[Spatial reasoning data]
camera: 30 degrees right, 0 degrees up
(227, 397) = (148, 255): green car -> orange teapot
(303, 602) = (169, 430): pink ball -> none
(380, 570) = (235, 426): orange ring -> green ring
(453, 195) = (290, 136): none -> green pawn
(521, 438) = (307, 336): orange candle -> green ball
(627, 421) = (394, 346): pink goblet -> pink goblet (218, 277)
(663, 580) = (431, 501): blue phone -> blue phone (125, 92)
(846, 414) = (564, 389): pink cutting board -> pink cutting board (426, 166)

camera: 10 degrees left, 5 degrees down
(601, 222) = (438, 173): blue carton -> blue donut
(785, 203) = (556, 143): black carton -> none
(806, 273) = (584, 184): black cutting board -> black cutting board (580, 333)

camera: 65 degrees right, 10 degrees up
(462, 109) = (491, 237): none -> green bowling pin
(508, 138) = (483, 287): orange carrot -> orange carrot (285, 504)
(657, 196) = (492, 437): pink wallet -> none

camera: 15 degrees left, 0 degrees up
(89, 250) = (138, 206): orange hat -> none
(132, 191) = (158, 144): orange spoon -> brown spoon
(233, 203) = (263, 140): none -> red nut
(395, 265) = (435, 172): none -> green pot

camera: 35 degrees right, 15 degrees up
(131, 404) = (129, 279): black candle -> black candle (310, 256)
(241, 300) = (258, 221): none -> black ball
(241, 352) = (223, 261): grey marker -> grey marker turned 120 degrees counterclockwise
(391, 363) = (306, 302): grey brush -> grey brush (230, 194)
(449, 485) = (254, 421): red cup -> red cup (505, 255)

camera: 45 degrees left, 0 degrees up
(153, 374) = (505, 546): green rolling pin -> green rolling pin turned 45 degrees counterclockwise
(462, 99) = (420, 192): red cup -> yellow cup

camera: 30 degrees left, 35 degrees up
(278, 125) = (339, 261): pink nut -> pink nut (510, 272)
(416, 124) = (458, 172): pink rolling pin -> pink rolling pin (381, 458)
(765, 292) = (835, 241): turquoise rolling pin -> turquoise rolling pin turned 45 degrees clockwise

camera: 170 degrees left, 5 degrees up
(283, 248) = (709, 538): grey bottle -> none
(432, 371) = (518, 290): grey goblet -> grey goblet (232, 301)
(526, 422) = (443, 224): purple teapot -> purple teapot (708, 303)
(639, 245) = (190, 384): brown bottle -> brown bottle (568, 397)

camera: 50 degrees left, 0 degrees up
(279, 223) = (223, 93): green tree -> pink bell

*Task goal:*
All that is needed is the exact run of lines above from the line containing "(806, 273) = (584, 184): black" through the line containing "camera: 35 degrees right, 15 degrees up", both of them included.

*Output below:*
(806, 273) = (584, 184): black cutting board -> black cutting board (580, 333)

camera: 65 degrees right, 10 degrees up
(462, 109) = (491, 237): none -> green bowling pin
(508, 138) = (483, 287): orange carrot -> orange carrot (285, 504)
(657, 196) = (492, 437): pink wallet -> none

camera: 15 degrees left, 0 degrees up
(89, 250) = (138, 206): orange hat -> none
(132, 191) = (158, 144): orange spoon -> brown spoon
(233, 203) = (263, 140): none -> red nut
(395, 265) = (435, 172): none -> green pot

camera: 35 degrees right, 15 degrees up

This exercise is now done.